> _Task requirements_:
Exact wording is required: give all the records again, minus the pictures.
(Source records Opens)
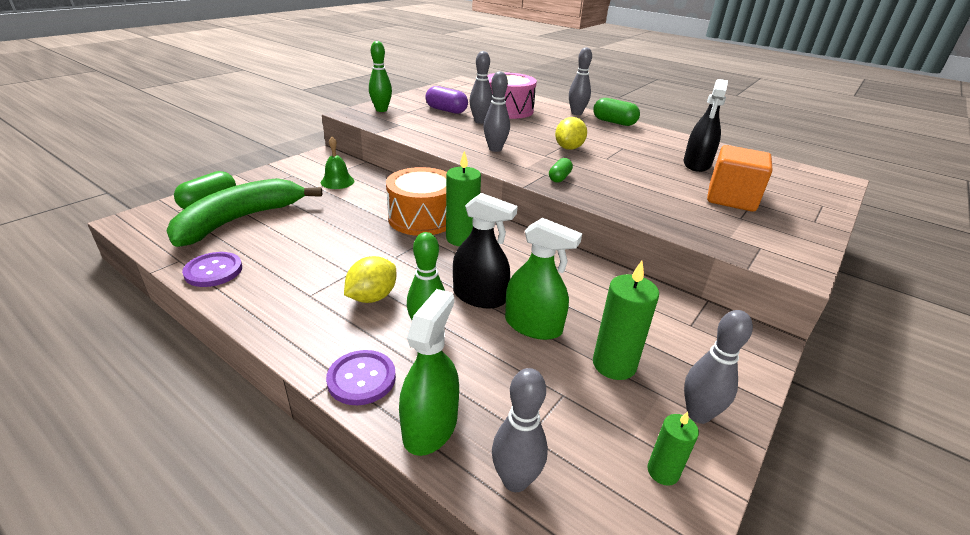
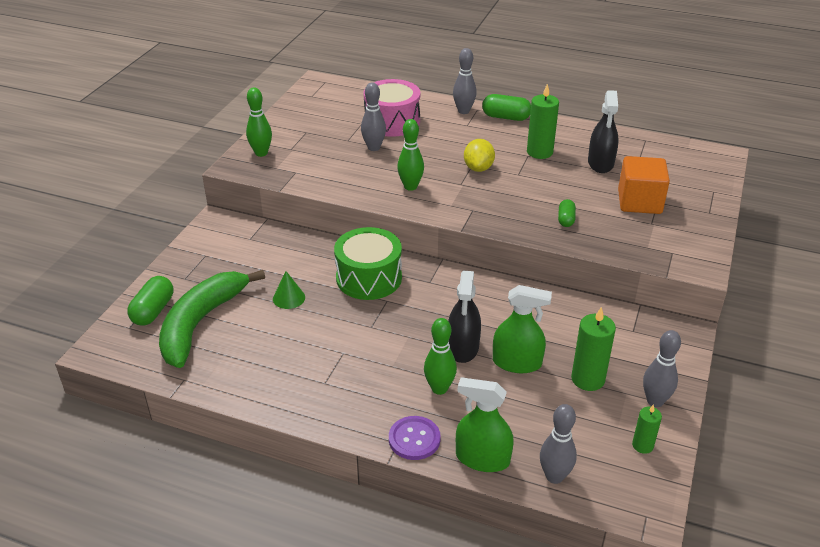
camera: 15 degrees left, 5 degrees up
(213, 271) = (224, 382): purple button -> none
(335, 218) = (289, 298): none -> green cone
(337, 181) = (258, 253): green bell -> none
(372, 297) = (377, 371): yellow lemon -> none
(422, 218) = (369, 278): orange drum -> green drum
(430, 426) = (482, 458): green spray bottle -> green spray bottle turned 75 degrees counterclockwise
(446, 110) = (329, 137): purple capsule -> none
(462, 238) = (417, 292): green candle -> green candle (539, 152)
(479, 296) = (463, 347): black spray bottle -> black spray bottle turned 90 degrees clockwise
(495, 149) = (410, 187): grey bowling pin -> green bowling pin
(559, 178) = (487, 212): green capsule -> green capsule (566, 219)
(Source records Closes)
> _Worked solution_:
camera: 15 degrees left, 5 degrees up
(213, 271) = (224, 382): purple button -> none
(335, 218) = (289, 298): none -> green cone
(337, 181) = (258, 253): green bell -> none
(372, 297) = (377, 371): yellow lemon -> none
(422, 218) = (369, 278): orange drum -> green drum
(430, 426) = (482, 458): green spray bottle -> green spray bottle turned 75 degrees counterclockwise
(446, 110) = (329, 137): purple capsule -> none
(462, 238) = (417, 292): green candle -> green candle (539, 152)
(479, 296) = (463, 347): black spray bottle -> black spray bottle turned 90 degrees clockwise
(495, 149) = (410, 187): grey bowling pin -> green bowling pin
(559, 178) = (487, 212): green capsule -> green capsule (566, 219)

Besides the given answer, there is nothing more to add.